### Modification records
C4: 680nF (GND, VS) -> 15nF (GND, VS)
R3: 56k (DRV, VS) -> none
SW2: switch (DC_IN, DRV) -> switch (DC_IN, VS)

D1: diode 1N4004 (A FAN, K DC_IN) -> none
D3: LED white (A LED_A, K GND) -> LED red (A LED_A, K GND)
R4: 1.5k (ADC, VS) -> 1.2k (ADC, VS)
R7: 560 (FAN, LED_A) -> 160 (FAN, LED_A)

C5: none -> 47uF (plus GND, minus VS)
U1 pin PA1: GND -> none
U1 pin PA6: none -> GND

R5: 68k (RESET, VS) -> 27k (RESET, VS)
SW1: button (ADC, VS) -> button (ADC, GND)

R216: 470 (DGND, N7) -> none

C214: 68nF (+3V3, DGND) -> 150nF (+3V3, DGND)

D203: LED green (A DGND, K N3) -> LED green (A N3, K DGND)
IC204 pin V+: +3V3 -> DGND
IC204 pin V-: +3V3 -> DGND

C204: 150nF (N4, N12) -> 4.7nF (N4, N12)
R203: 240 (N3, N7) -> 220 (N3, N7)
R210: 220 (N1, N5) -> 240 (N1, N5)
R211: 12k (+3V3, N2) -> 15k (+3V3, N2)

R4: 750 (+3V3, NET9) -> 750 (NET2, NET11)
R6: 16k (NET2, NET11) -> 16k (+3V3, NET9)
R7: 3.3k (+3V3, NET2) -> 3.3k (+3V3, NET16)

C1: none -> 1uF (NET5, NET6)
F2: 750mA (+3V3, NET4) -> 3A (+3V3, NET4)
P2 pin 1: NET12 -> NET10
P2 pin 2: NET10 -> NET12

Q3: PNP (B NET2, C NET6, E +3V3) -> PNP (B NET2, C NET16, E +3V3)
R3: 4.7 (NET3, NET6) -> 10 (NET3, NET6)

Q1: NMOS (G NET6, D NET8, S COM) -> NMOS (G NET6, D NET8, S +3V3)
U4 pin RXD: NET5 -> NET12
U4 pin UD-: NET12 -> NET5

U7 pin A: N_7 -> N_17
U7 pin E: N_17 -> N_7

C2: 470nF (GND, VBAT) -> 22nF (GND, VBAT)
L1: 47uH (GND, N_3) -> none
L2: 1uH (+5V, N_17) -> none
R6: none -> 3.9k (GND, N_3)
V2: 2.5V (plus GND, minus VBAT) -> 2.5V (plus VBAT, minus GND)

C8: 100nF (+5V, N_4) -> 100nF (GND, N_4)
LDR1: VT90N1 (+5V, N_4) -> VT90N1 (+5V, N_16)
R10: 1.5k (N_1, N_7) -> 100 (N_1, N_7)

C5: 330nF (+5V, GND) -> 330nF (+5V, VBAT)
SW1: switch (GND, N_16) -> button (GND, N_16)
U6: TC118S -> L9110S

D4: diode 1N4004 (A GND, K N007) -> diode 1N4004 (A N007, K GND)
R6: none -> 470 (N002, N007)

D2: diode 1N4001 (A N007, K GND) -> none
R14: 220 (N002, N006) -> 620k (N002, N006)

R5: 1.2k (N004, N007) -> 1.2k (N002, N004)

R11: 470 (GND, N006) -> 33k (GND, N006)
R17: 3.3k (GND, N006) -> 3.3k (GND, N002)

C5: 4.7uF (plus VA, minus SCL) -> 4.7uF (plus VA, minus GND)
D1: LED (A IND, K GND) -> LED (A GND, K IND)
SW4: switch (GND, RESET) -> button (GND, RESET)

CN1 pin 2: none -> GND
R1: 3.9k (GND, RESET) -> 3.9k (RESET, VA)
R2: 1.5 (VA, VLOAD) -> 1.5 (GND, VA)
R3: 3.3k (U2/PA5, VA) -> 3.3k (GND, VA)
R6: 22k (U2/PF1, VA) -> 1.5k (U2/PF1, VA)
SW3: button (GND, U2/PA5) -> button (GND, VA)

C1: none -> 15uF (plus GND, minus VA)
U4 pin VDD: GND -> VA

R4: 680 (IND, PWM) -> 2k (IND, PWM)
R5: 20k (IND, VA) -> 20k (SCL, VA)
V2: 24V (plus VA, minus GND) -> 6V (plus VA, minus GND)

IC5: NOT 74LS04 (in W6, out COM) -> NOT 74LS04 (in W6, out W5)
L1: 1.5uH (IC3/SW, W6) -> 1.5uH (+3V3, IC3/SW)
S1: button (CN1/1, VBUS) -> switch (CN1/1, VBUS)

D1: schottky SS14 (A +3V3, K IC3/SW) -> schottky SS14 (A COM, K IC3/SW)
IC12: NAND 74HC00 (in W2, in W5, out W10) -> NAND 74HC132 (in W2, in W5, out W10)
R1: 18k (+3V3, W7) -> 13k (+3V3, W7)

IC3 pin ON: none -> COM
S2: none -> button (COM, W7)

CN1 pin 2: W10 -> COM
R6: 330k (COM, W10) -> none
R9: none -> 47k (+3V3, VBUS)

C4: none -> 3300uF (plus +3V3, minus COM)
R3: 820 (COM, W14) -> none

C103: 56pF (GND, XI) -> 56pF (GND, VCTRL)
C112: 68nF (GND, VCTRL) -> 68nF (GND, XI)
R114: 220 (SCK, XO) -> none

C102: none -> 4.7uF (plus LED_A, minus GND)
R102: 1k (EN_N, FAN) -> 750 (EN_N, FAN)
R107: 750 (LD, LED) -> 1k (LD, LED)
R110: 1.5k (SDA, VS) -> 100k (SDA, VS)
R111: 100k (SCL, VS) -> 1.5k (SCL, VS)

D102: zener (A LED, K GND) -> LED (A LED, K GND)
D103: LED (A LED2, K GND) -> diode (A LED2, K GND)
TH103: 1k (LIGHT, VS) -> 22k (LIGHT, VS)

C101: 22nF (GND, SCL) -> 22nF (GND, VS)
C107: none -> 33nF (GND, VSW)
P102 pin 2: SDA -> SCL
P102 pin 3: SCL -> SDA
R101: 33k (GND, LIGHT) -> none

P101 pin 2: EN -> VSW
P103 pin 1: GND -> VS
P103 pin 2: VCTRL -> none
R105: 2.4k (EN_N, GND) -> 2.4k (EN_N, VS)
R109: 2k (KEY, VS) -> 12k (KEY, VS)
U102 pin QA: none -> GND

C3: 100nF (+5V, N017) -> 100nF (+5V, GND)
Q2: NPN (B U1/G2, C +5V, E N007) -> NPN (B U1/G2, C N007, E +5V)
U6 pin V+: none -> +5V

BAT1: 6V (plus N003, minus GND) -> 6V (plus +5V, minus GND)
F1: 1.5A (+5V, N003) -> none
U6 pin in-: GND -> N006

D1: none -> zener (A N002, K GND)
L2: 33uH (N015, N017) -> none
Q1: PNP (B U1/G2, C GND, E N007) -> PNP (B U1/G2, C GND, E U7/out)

### EXERCISE
Send back the complete set of entries, exactly as shown above.

### OUTPUT FOR THIS TASK
C4: 680nF (GND, VS) -> 15nF (GND, VS)
R3: 56k (DRV, VS) -> none
SW2: switch (DC_IN, DRV) -> switch (DC_IN, VS)

D1: diode 1N4004 (A FAN, K DC_IN) -> none
D3: LED white (A LED_A, K GND) -> LED red (A LED_A, K GND)
R4: 1.5k (ADC, VS) -> 1.2k (ADC, VS)
R7: 560 (FAN, LED_A) -> 160 (FAN, LED_A)

C5: none -> 47uF (plus GND, minus VS)
U1 pin PA1: GND -> none
U1 pin PA6: none -> GND

R5: 68k (RESET, VS) -> 27k (RESET, VS)
SW1: button (ADC, VS) -> button (ADC, GND)

R216: 470 (DGND, N7) -> none

C214: 68nF (+3V3, DGND) -> 150nF (+3V3, DGND)

D203: LED green (A DGND, K N3) -> LED green (A N3, K DGND)
IC204 pin V+: +3V3 -> DGND
IC204 pin V-: +3V3 -> DGND

C204: 150nF (N4, N12) -> 4.7nF (N4, N12)
R203: 240 (N3, N7) -> 220 (N3, N7)
R210: 220 (N1, N5) -> 240 (N1, N5)
R211: 12k (+3V3, N2) -> 15k (+3V3, N2)

R4: 750 (+3V3, NET9) -> 750 (NET2, NET11)
R6: 16k (NET2, NET11) -> 16k (+3V3, NET9)
R7: 3.3k (+3V3, NET2) -> 3.3k (+3V3, NET16)

C1: none -> 1uF (NET5, NET6)
F2: 750mA (+3V3, NET4) -> 3A (+3V3, NET4)
P2 pin 1: NET12 -> NET10
P2 pin 2: NET10 -> NET12

Q3: PNP (B NET2, C NET6, E +3V3) -> PNP (B NET2, C NET16, E +3V3)
R3: 4.7 (NET3, NET6) -> 10 (NET3, NET6)

Q1: NMOS (G NET6, D NET8, S COM) -> NMOS (G NET6, D NET8, S +3V3)
U4 pin RXD: NET5 -> NET12
U4 pin UD-: NET12 -> NET5

U7 pin A: N_7 -> N_17
U7 pin E: N_17 -> N_7

C2: 470nF (GND, VBAT) -> 22nF (GND, VBAT)
L1: 47uH (GND, N_3) -> none
L2: 1uH (+5V, N_17) -> none
R6: none -> 3.9k (GND, N_3)
V2: 2.5V (plus GND, minus VBAT) -> 2.5V (plus VBAT, minus GND)

C8: 100nF (+5V, N_4) -> 100nF (GND, N_4)
LDR1: VT90N1 (+5V, N_4) -> VT90N1 (+5V, N_16)
R10: 1.5k (N_1, N_7) -> 100 (N_1, N_7)

C5: 330nF (+5V, GND) -> 330nF (+5V, VBAT)
SW1: switch (GND, N_16) -> button (GND, N_16)
U6: TC118S -> L9110S

D4: diode 1N4004 (A GND, K N007) -> diode 1N4004 (A N007, K GND)
R6: none -> 470 (N002, N007)

D2: diode 1N4001 (A N007, K GND) -> none
R14: 220 (N002, N006) -> 620k (N002, N006)

R5: 1.2k (N004, N007) -> 1.2k (N002, N004)

R11: 470 (GND, N006) -> 33k (GND, N006)
R17: 3.3k (GND, N006) -> 3.3k (GND, N002)

C5: 4.7uF (plus VA, minus SCL) -> 4.7uF (plus VA, minus GND)
D1: LED (A IND, K GND) -> LED (A GND, K IND)
SW4: switch (GND, RESET) -> button (GND, RESET)

CN1 pin 2: none -> GND
R1: 3.9k (GND, RESET) -> 3.9k (RESET, VA)
R2: 1.5 (VA, VLOAD) -> 1.5 (GND, VA)
R3: 3.3k (U2/PA5, VA) -> 3.3k (GND, VA)
R6: 22k (U2/PF1, VA) -> 1.5k (U2/PF1, VA)
SW3: button (GND, U2/PA5) -> button (GND, VA)

C1: none -> 15uF (plus GND, minus VA)
U4 pin VDD: GND -> VA

R4: 680 (IND, PWM) -> 2k (IND, PWM)
R5: 20k (IND, VA) -> 20k (SCL, VA)
V2: 24V (plus VA, minus GND) -> 6V (plus VA, minus GND)

IC5: NOT 74LS04 (in W6, out COM) -> NOT 74LS04 (in W6, out W5)
L1: 1.5uH (IC3/SW, W6) -> 1.5uH (+3V3, IC3/SW)
S1: button (CN1/1, VBUS) -> switch (CN1/1, VBUS)

D1: schottky SS14 (A +3V3, K IC3/SW) -> schottky SS14 (A COM, K IC3/SW)
IC12: NAND 74HC00 (in W2, in W5, out W10) -> NAND 74HC132 (in W2, in W5, out W10)
R1: 18k (+3V3, W7) -> 13k (+3V3, W7)

IC3 pin ON: none -> COM
S2: none -> button (COM, W7)

CN1 pin 2: W10 -> COM
R6: 330k (COM, W10) -> none
R9: none -> 47k (+3V3, VBUS)

C4: none -> 3300uF (plus +3V3, minus COM)
R3: 820 (COM, W14) -> none

C103: 56pF (GND, XI) -> 56pF (GND, VCTRL)
C112: 68nF (GND, VCTRL) -> 68nF (GND, XI)
R114: 220 (SCK, XO) -> none

C102: none -> 4.7uF (plus LED_A, minus GND)
R102: 1k (EN_N, FAN) -> 750 (EN_N, FAN)
R107: 750 (LD, LED) -> 1k (LD, LED)
R110: 1.5k (SDA, VS) -> 100k (SDA, VS)
R111: 100k (SCL, VS) -> 1.5k (SCL, VS)

D102: zener (A LED, K GND) -> LED (A LED, K GND)
D103: LED (A LED2, K GND) -> diode (A LED2, K GND)
TH103: 1k (LIGHT, VS) -> 22k (LIGHT, VS)

C101: 22nF (GND, SCL) -> 22nF (GND, VS)
C107: none -> 33nF (GND, VSW)
P102 pin 2: SDA -> SCL
P102 pin 3: SCL -> SDA
R101: 33k (GND, LIGHT) -> none

P101 pin 2: EN -> VSW
P103 pin 1: GND -> VS
P103 pin 2: VCTRL -> none
R105: 2.4k (EN_N, GND) -> 2.4k (EN_N, VS)
R109: 2k (KEY, VS) -> 12k (KEY, VS)
U102 pin QA: none -> GND

C3: 100nF (+5V, N017) -> 100nF (+5V, GND)
Q2: NPN (B U1/G2, C +5V, E N007) -> NPN (B U1/G2, C N007, E +5V)
U6 pin V+: none -> +5V

BAT1: 6V (plus N003, minus GND) -> 6V (plus +5V, minus GND)
F1: 1.5A (+5V, N003) -> none
U6 pin in-: GND -> N006

D1: none -> zener (A N002, K GND)
L2: 33uH (N015, N017) -> none
Q1: PNP (B U1/G2, C GND, E N007) -> PNP (B U1/G2, C GND, E U7/out)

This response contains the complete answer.